→ Structured diff data:
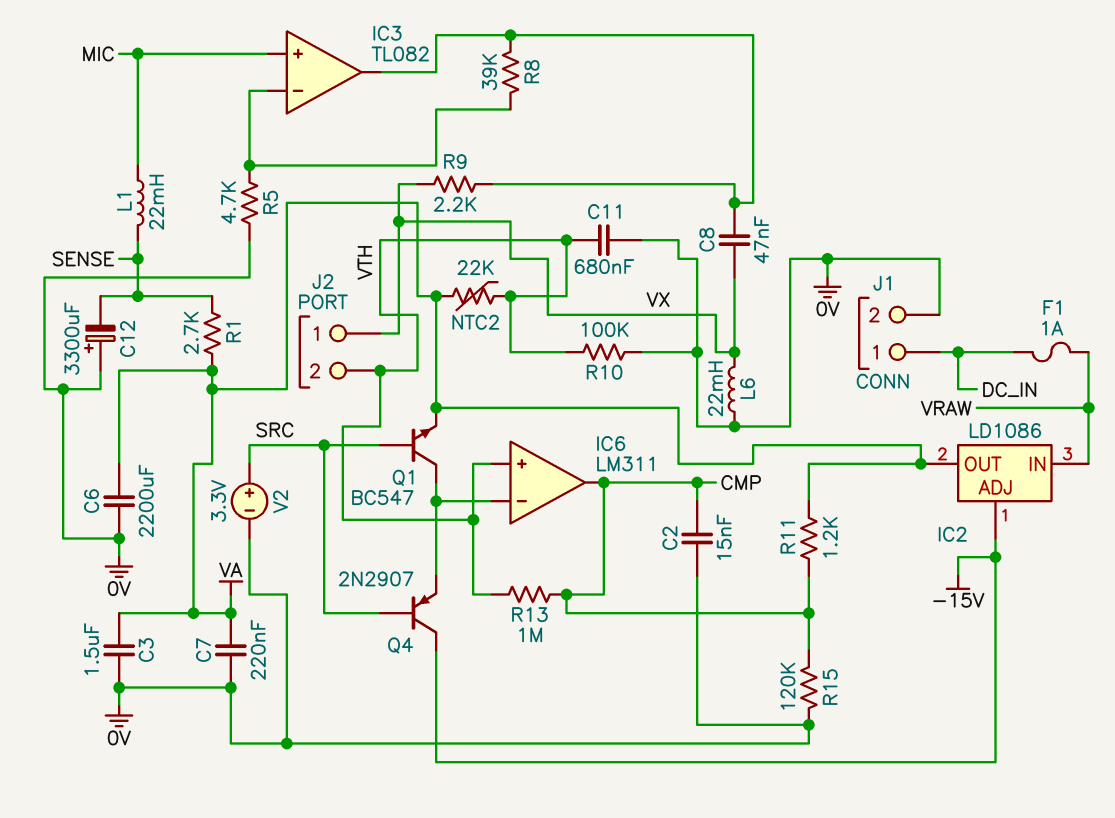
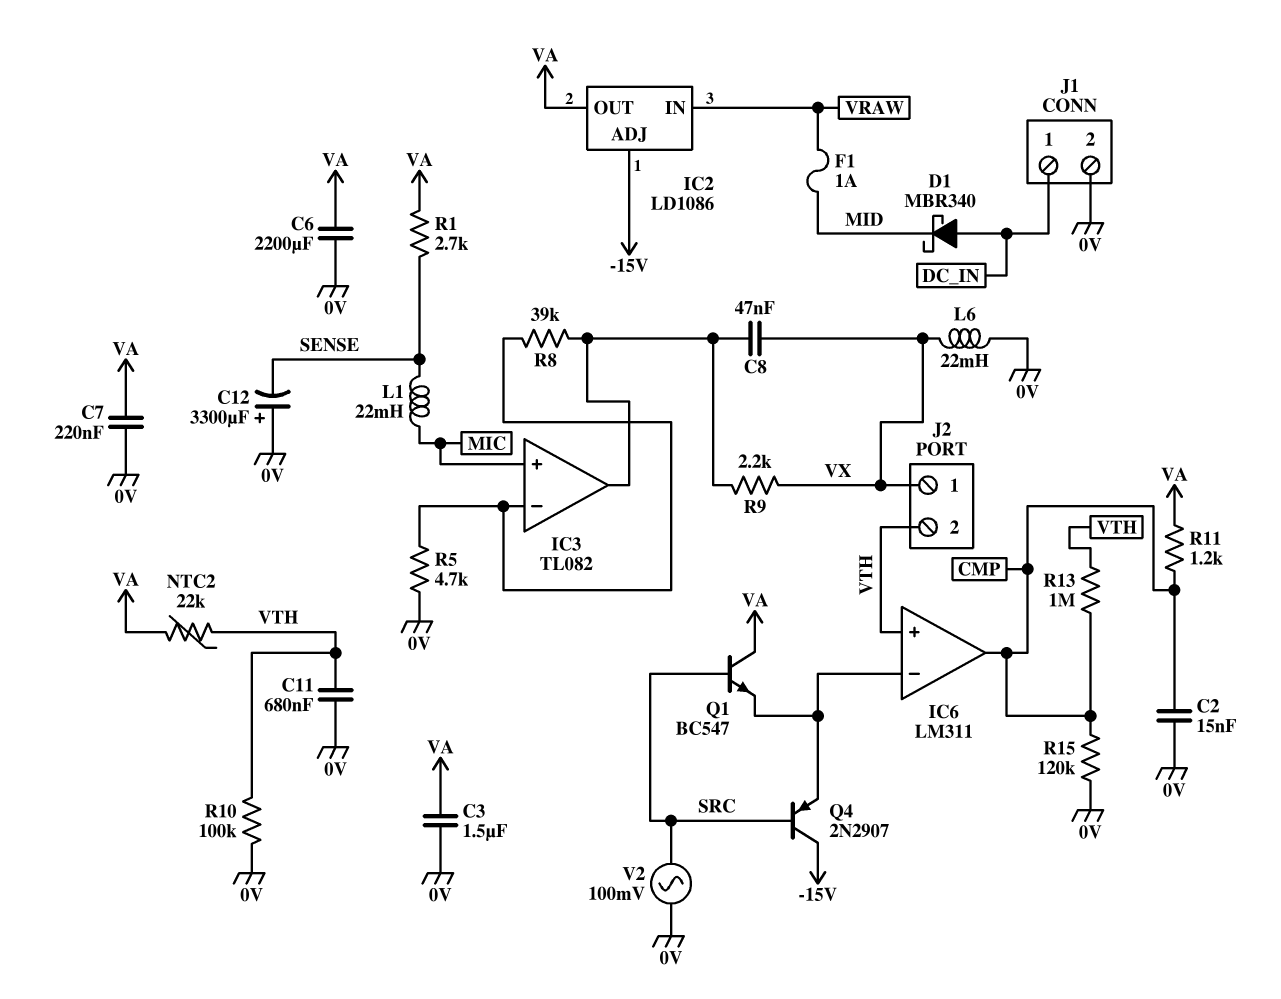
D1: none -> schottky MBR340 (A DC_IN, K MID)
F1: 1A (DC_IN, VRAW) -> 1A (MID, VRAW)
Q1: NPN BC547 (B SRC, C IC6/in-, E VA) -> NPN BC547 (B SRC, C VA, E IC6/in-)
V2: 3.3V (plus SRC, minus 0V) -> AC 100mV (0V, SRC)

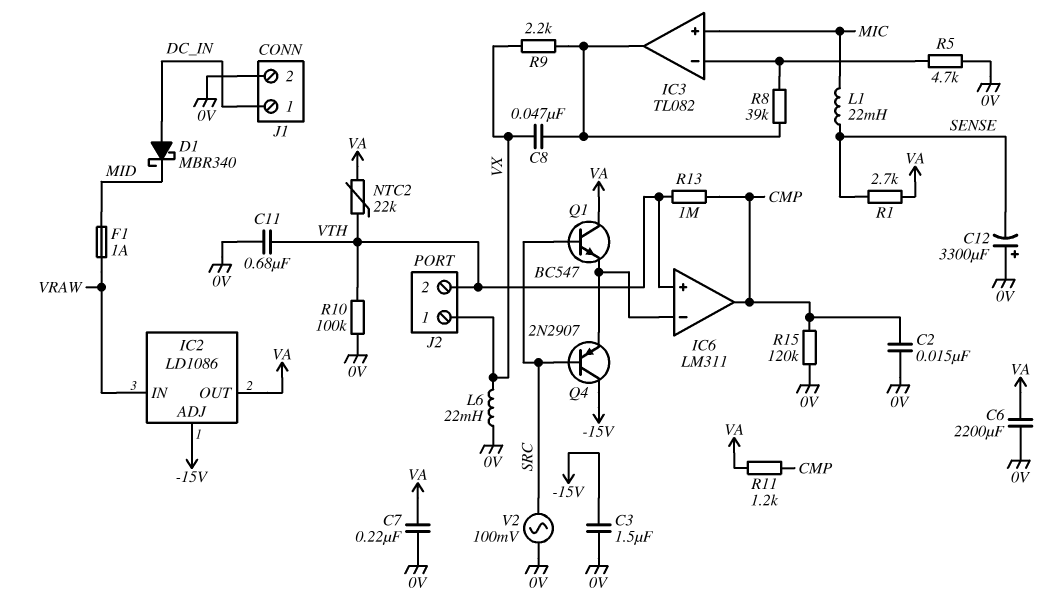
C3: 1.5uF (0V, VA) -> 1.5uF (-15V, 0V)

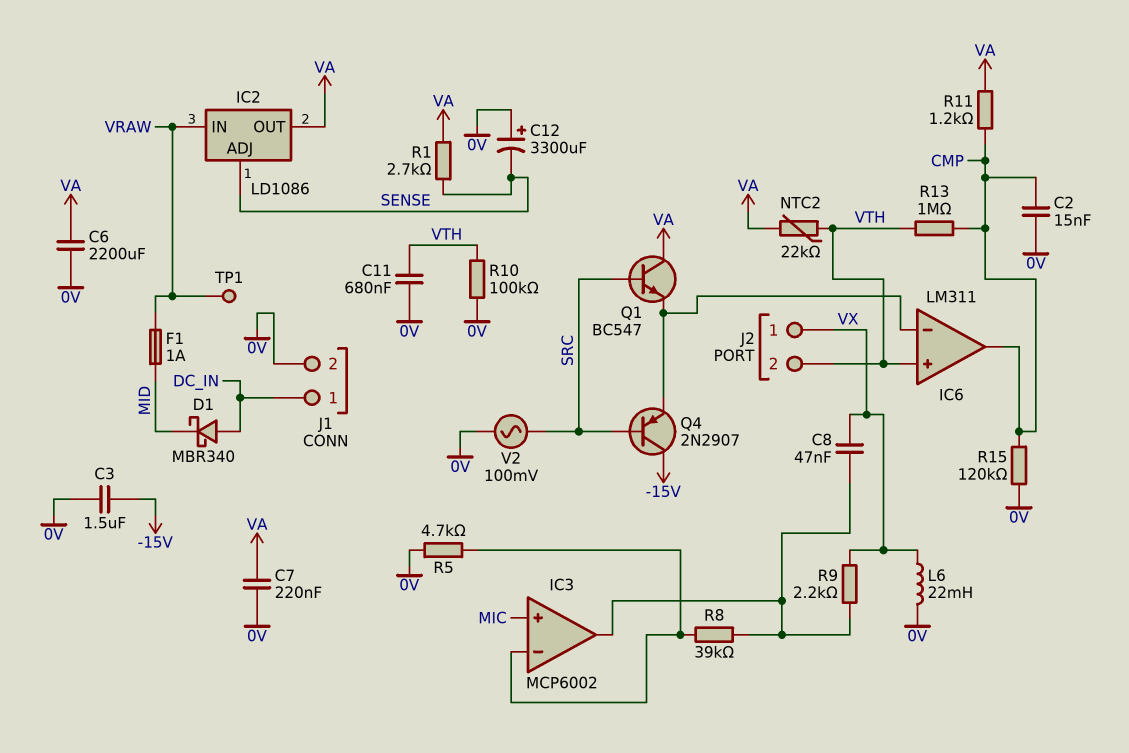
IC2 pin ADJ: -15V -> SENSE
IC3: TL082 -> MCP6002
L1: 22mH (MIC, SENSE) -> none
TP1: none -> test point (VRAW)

→ ABOUT THIS TASK:
Set down the records again exactly as they appear, leaving each picture behind.

→ EXERCISE RESPONSE:
D1: none -> schottky MBR340 (A DC_IN, K MID)
F1: 1A (DC_IN, VRAW) -> 1A (MID, VRAW)
Q1: NPN BC547 (B SRC, C IC6/in-, E VA) -> NPN BC547 (B SRC, C VA, E IC6/in-)
V2: 3.3V (plus SRC, minus 0V) -> AC 100mV (0V, SRC)

C3: 1.5uF (0V, VA) -> 1.5uF (-15V, 0V)

IC2 pin ADJ: -15V -> SENSE
IC3: TL082 -> MCP6002
L1: 22mH (MIC, SENSE) -> none
TP1: none -> test point (VRAW)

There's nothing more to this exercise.